### [What is expected]
Everything except the pictures should be printed exactly as it appears in the records.

═══ Data supplied

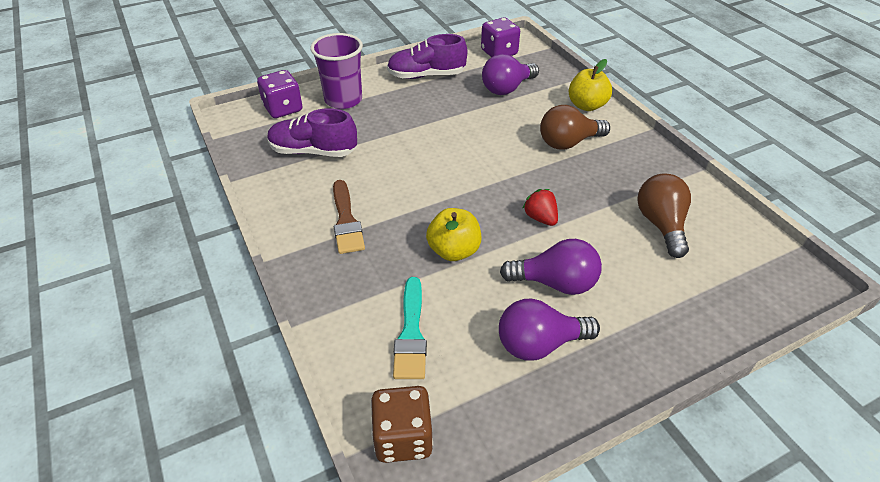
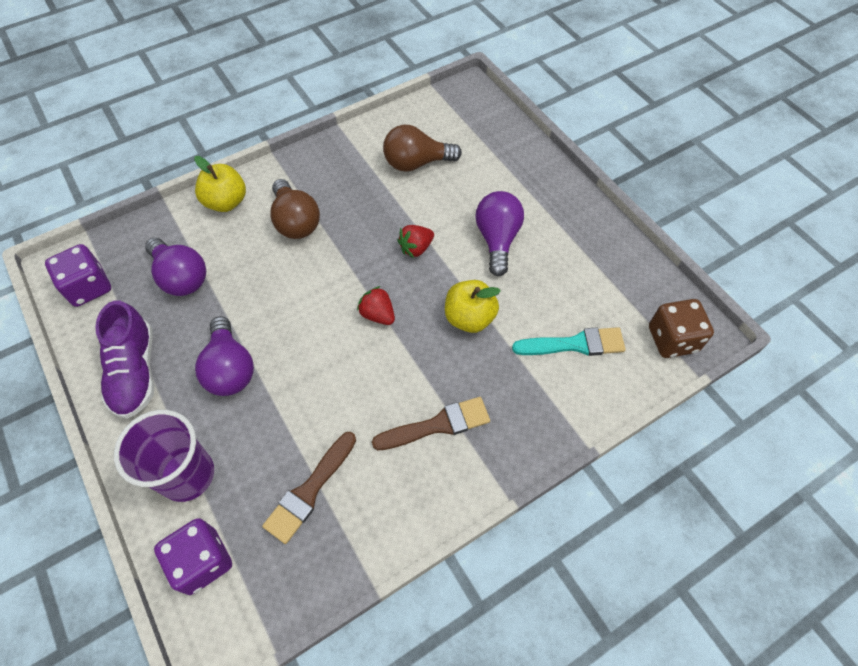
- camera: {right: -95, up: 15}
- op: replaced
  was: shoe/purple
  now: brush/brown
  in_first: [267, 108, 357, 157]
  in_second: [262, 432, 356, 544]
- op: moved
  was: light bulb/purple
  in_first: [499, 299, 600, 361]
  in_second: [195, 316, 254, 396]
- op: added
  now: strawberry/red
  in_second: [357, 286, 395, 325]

══════

### [Solution for this task]
- camera: {right: -95, up: 15}
- op: replaced
  was: shoe/purple
  now: brush/brown
  in_first: [267, 108, 357, 157]
  in_second: [262, 432, 356, 544]
- op: moved
  was: light bulb/purple
  in_first: [499, 299, 600, 361]
  in_second: [195, 316, 254, 396]
- op: added
  now: strawberry/red
  in_second: [357, 286, 395, 325]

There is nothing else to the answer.